**Stored data**
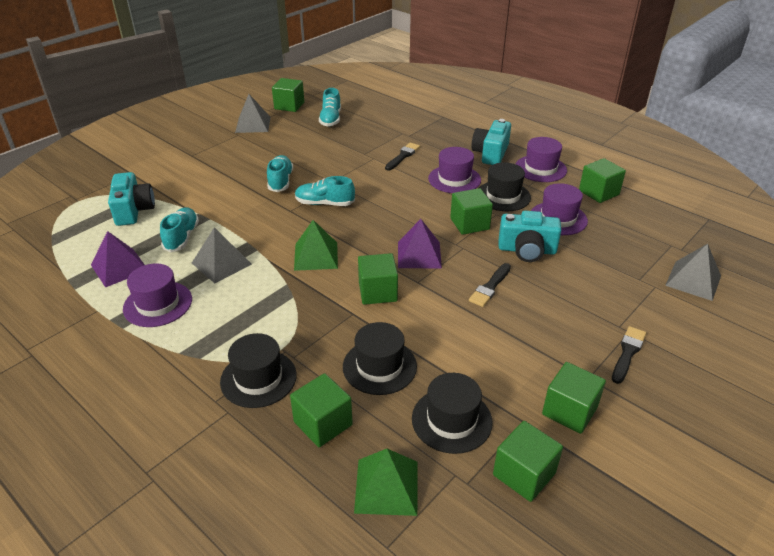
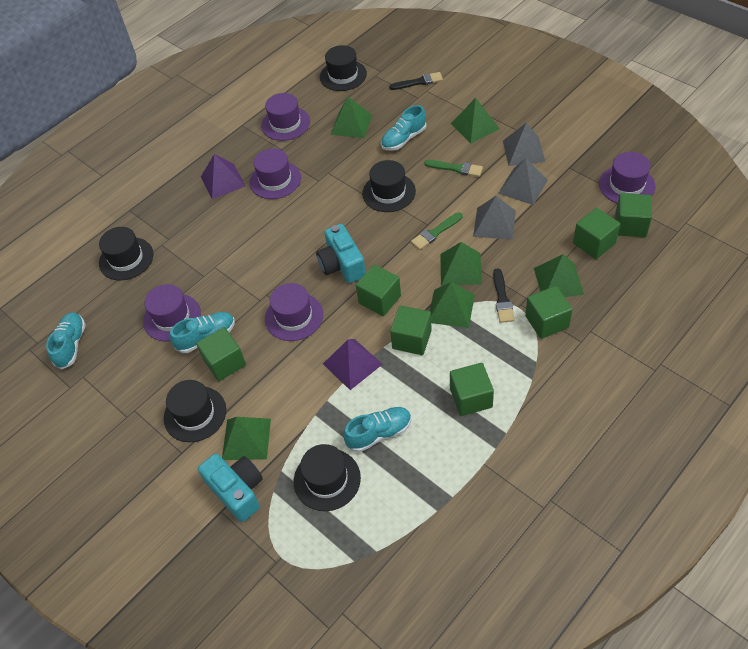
black brush: [385,143,420,171] [469,263,511,307] [612,326,646,384] = 3 -> [389,72,443,90] [493,269,515,323] = 2
black hat: [220,333,297,408] [343,322,417,395] [412,373,493,454] [479,162,531,211] = 4 -> [99,227,153,281] [164,380,226,442] [294,444,361,511] [320,45,367,91] [362,160,416,212] = 5
green brush: none = 0 -> [411,212,463,250] [424,160,483,177] = 2
green pyramid: [294,220,338,271] [354,449,418,516] = 2 -> [222,417,271,460] [331,97,372,138] [430,282,475,328] [440,242,482,285] [451,98,500,143] [534,254,584,297] = 6
purple hat: [123,264,192,327] [428,147,481,193] [516,137,567,182] [531,183,588,235] = 4 -> [143,284,201,341] [250,148,301,199] [261,93,310,141] [265,283,323,341] [599,152,656,203] = 5
turquoise camera: [108,172,155,226] [471,119,511,165] [499,211,561,262] = 3 -> [198,453,263,522] [316,224,366,283] = 2

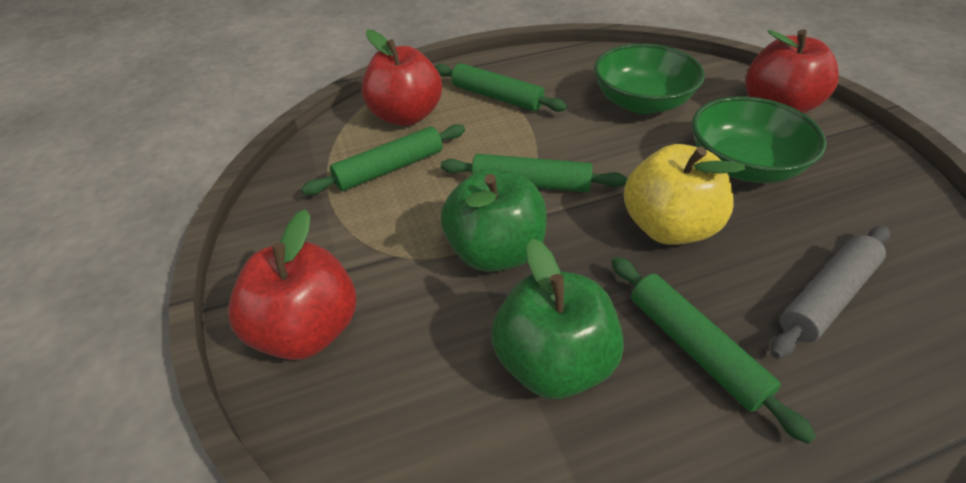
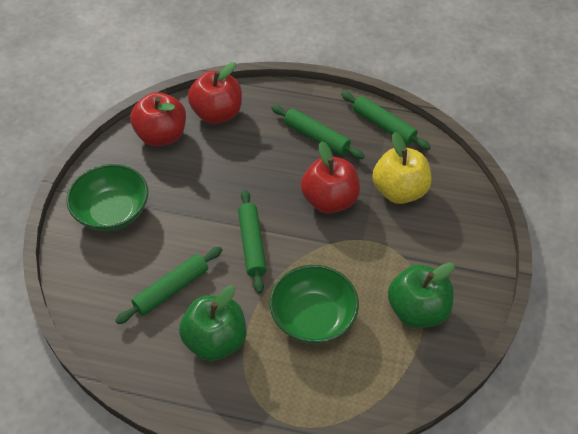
grey rolling pin: [770,226,890,359] = 1 -> none = 0

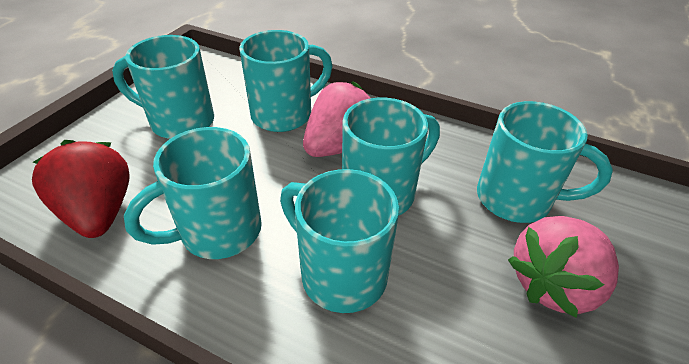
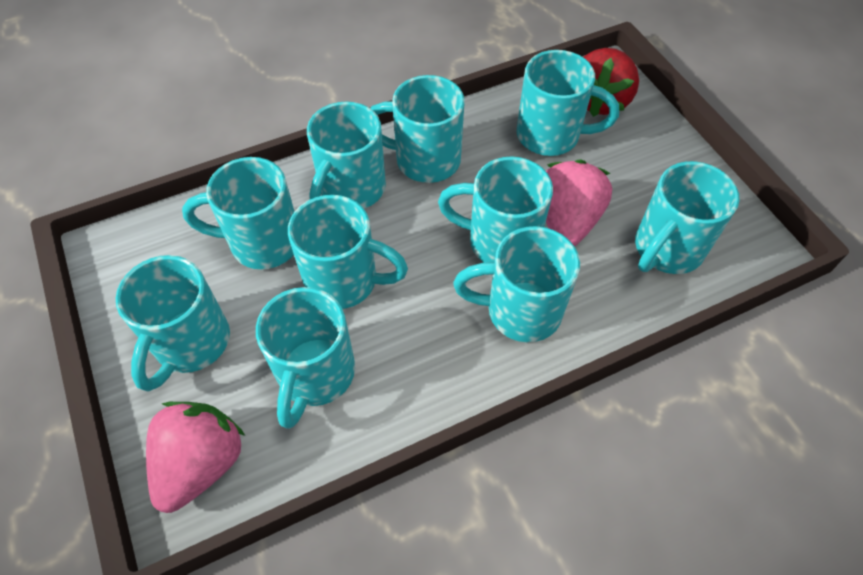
turquoise mug: [112,35,214,139] [124,127,262,259] [239,30,333,132] [280,169,399,313] [342,98,440,216] [477,101,613,223] = 6 -> [116,255,230,392] [182,157,295,270] [256,287,355,429] [288,195,408,309] [307,101,386,209] [370,75,465,183] [438,157,553,263] [453,226,580,342] [517,50,619,156] [635,161,740,274] = 10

**What you should do**
Give the entries again word for word, but skip the pictures.

**Task solution**
black brush: [385,143,420,171] [469,263,511,307] [612,326,646,384] = 3 -> [389,72,443,90] [493,269,515,323] = 2
black hat: [220,333,297,408] [343,322,417,395] [412,373,493,454] [479,162,531,211] = 4 -> [99,227,153,281] [164,380,226,442] [294,444,361,511] [320,45,367,91] [362,160,416,212] = 5
green brush: none = 0 -> [411,212,463,250] [424,160,483,177] = 2
green pyramid: [294,220,338,271] [354,449,418,516] = 2 -> [222,417,271,460] [331,97,372,138] [430,282,475,328] [440,242,482,285] [451,98,500,143] [534,254,584,297] = 6
purple hat: [123,264,192,327] [428,147,481,193] [516,137,567,182] [531,183,588,235] = 4 -> [143,284,201,341] [250,148,301,199] [261,93,310,141] [265,283,323,341] [599,152,656,203] = 5
turquoise camera: [108,172,155,226] [471,119,511,165] [499,211,561,262] = 3 -> [198,453,263,522] [316,224,366,283] = 2

grey rolling pin: [770,226,890,359] = 1 -> none = 0

turquoise mug: [112,35,214,139] [124,127,262,259] [239,30,333,132] [280,169,399,313] [342,98,440,216] [477,101,613,223] = 6 -> [116,255,230,392] [182,157,295,270] [256,287,355,429] [288,195,408,309] [307,101,386,209] [370,75,465,183] [438,157,553,263] [453,226,580,342] [517,50,619,156] [635,161,740,274] = 10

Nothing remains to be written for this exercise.